=== What needs to be done ===
The listing below is the input. Say how many of its lines contain "none", giving the number alone.

=== Material provided ===
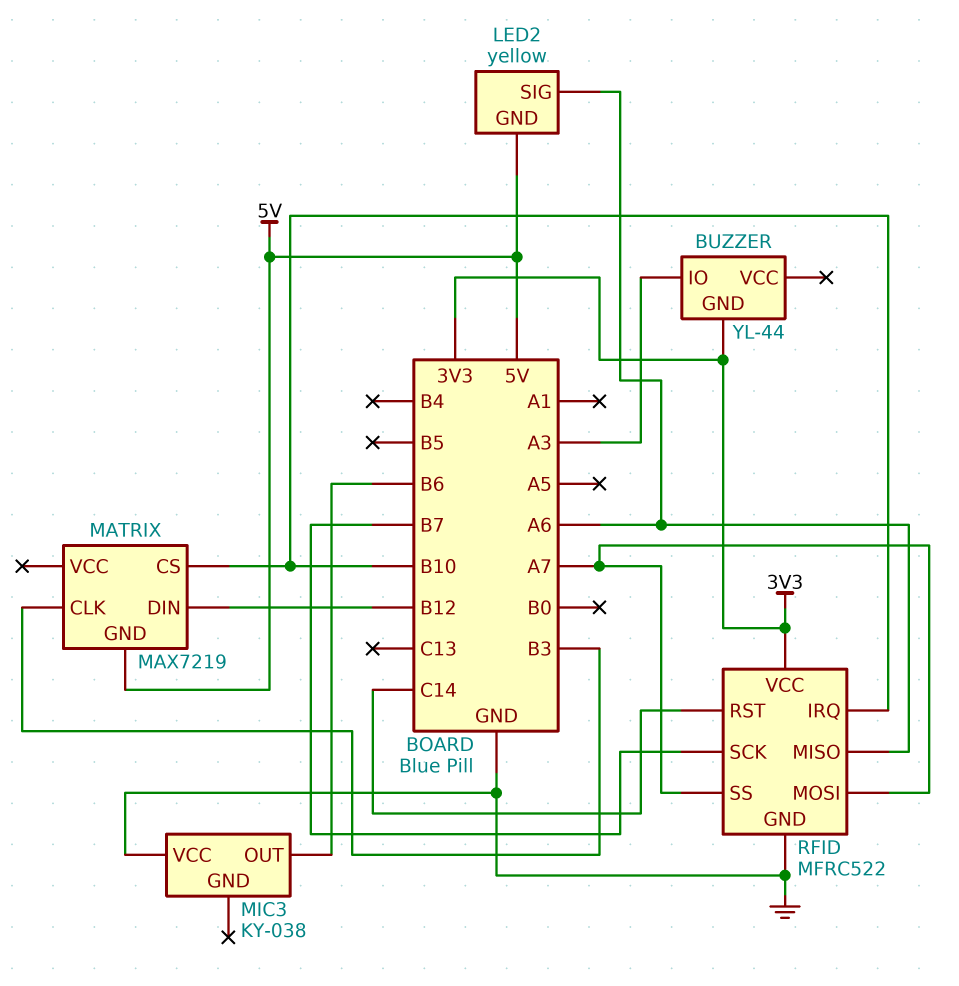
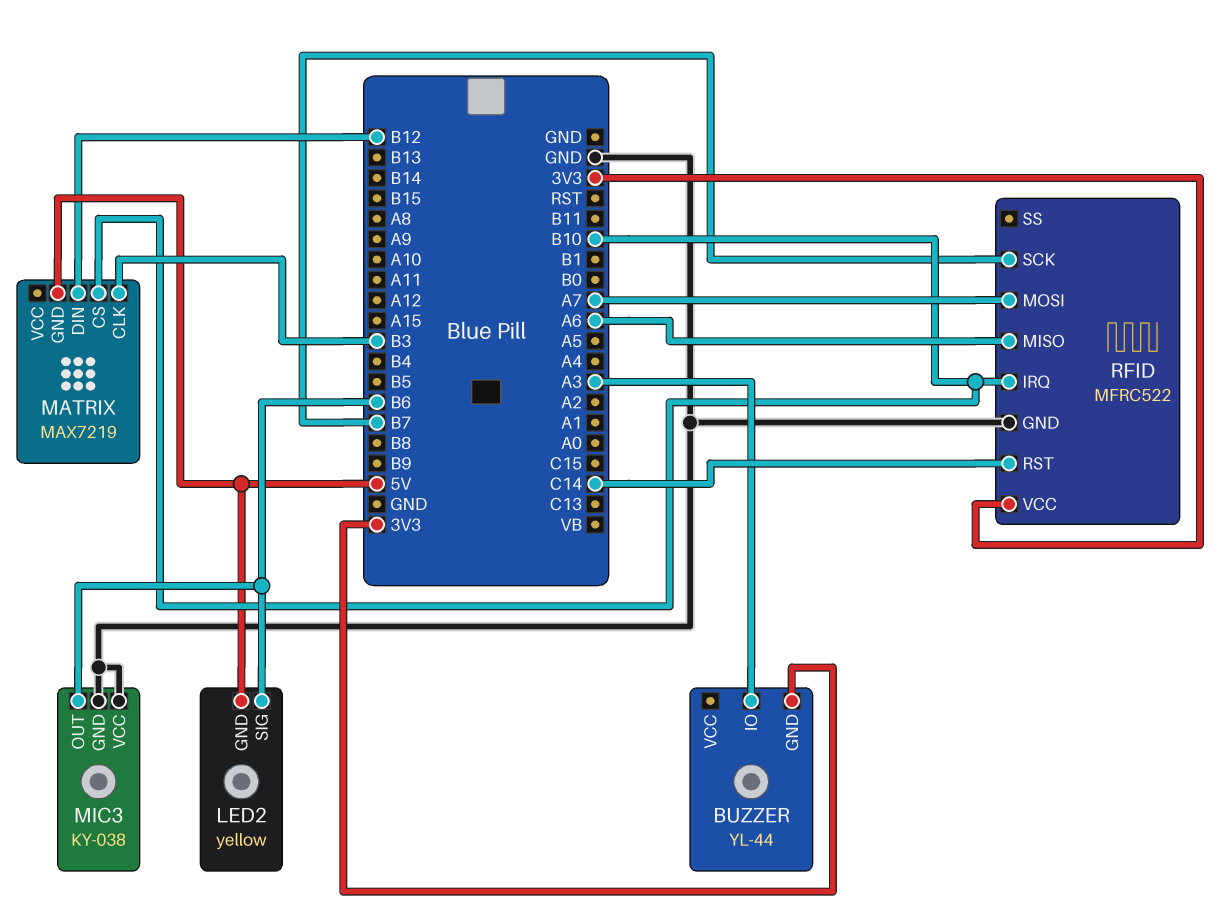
LED2 pin SIG: A6 -> B6
MIC3 pin GND: none -> GND
RFID pin SS: A7 -> none

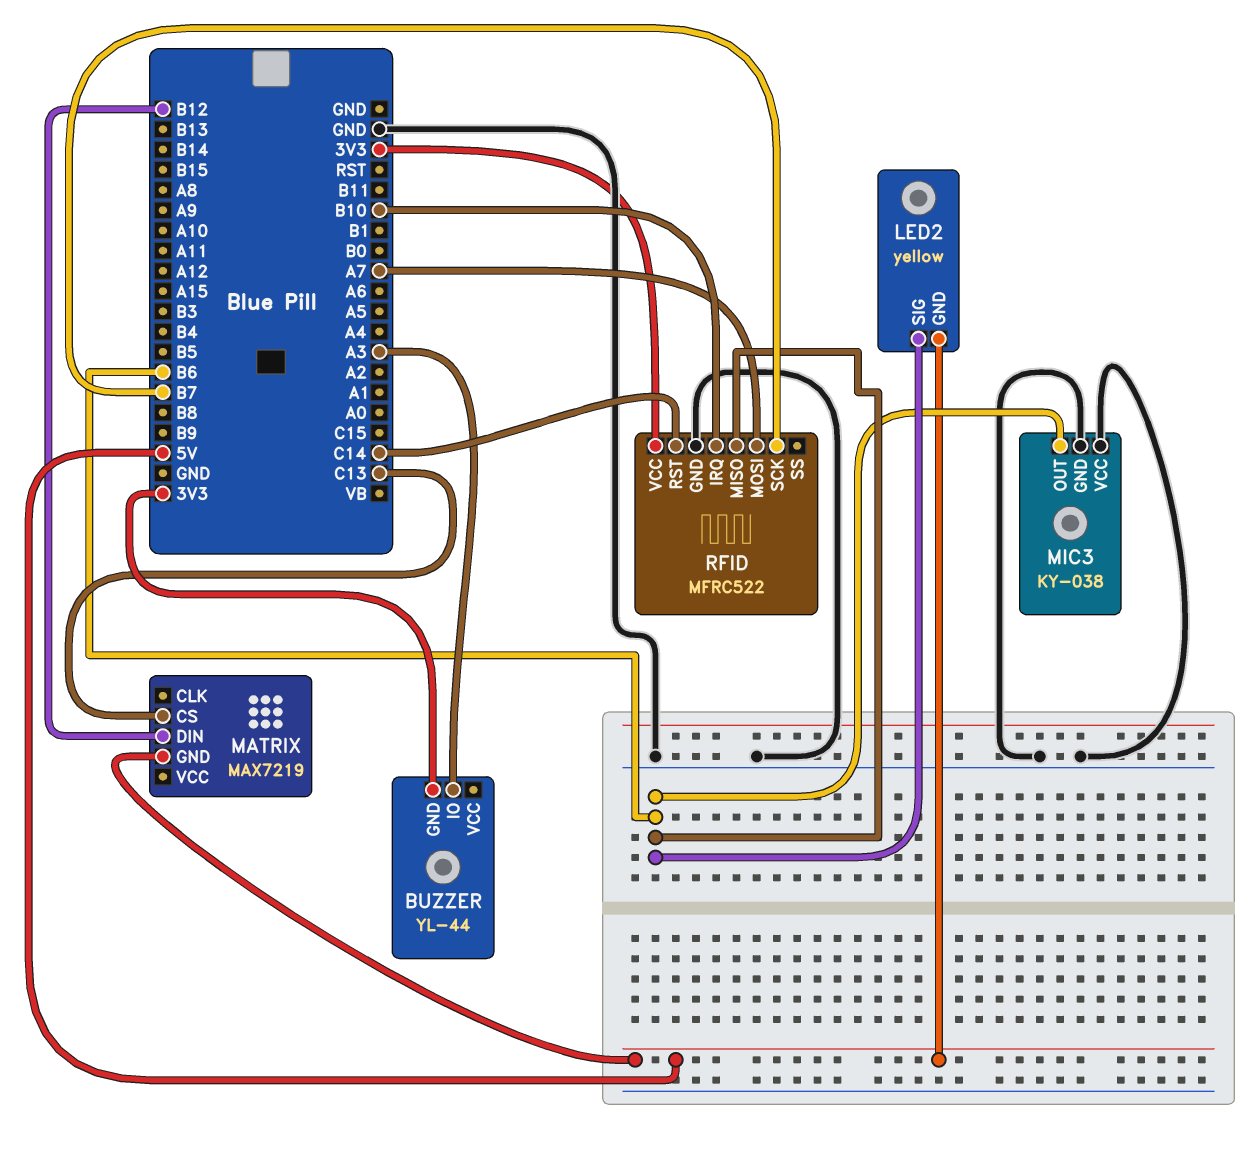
MATRIX pin CLK: B3 -> none
MATRIX pin CS: B10 -> C13
RFID pin MISO: A6 -> B6

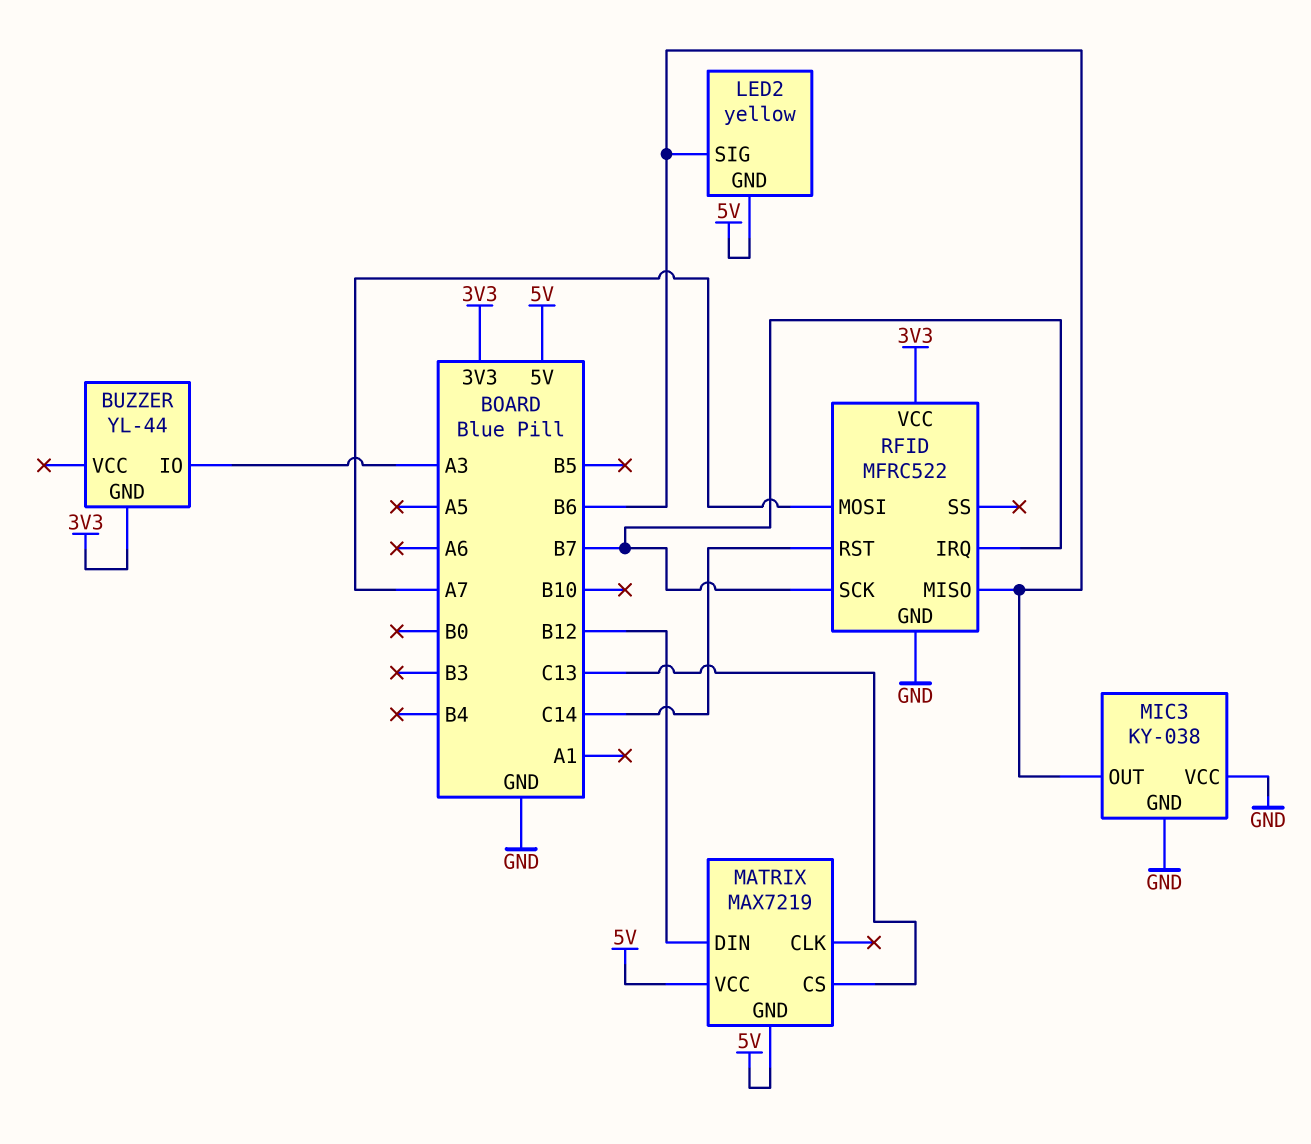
MATRIX pin VCC: none -> 5V
RFID pin IRQ: B10 -> B7

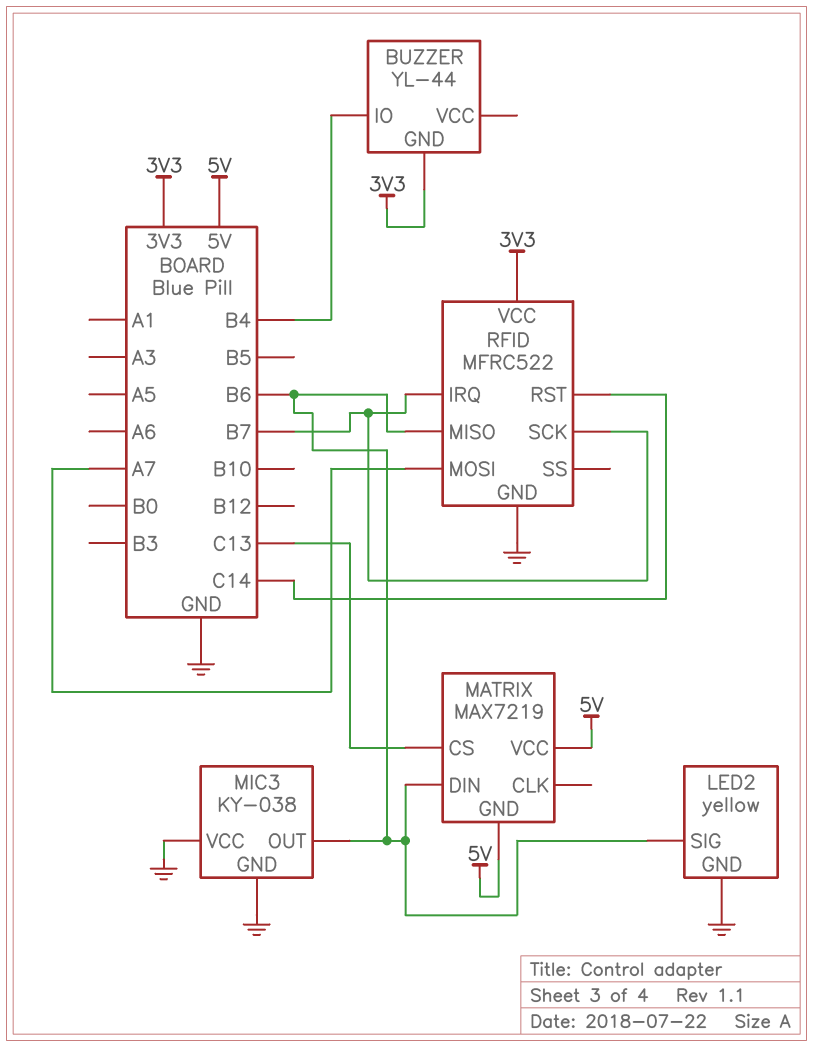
BUZZER pin IO: A3 -> B4
LED2 pin GND: 5V -> GND
MATRIX pin DIN: B12 -> B6

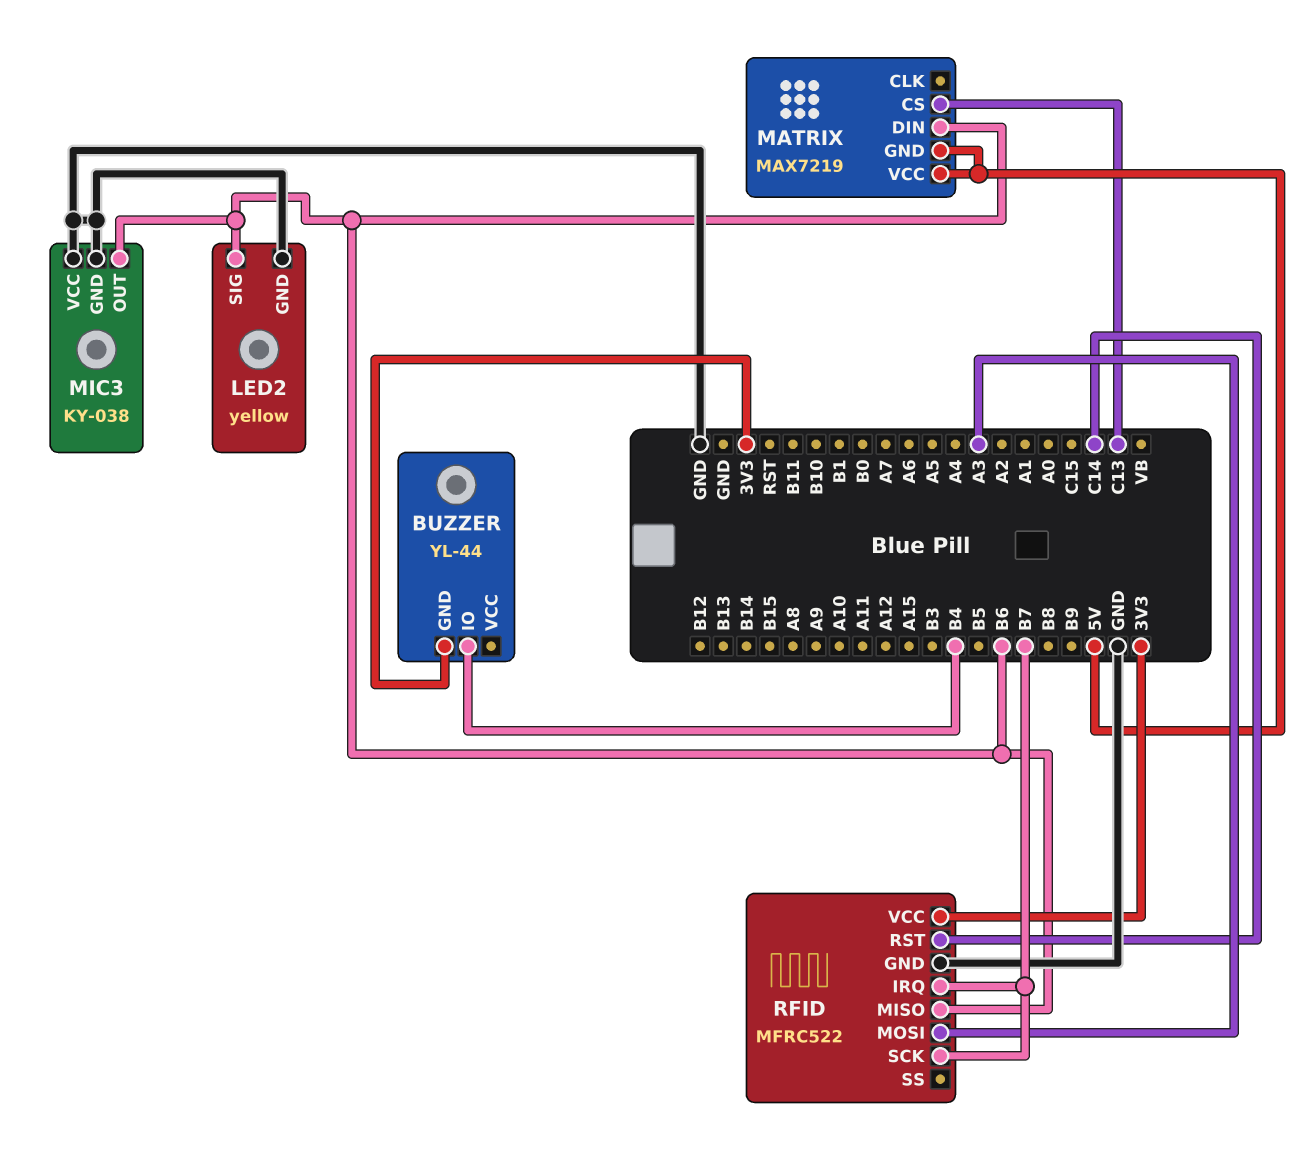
RFID pin MOSI: A7 -> A3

=== Expected answer ===
4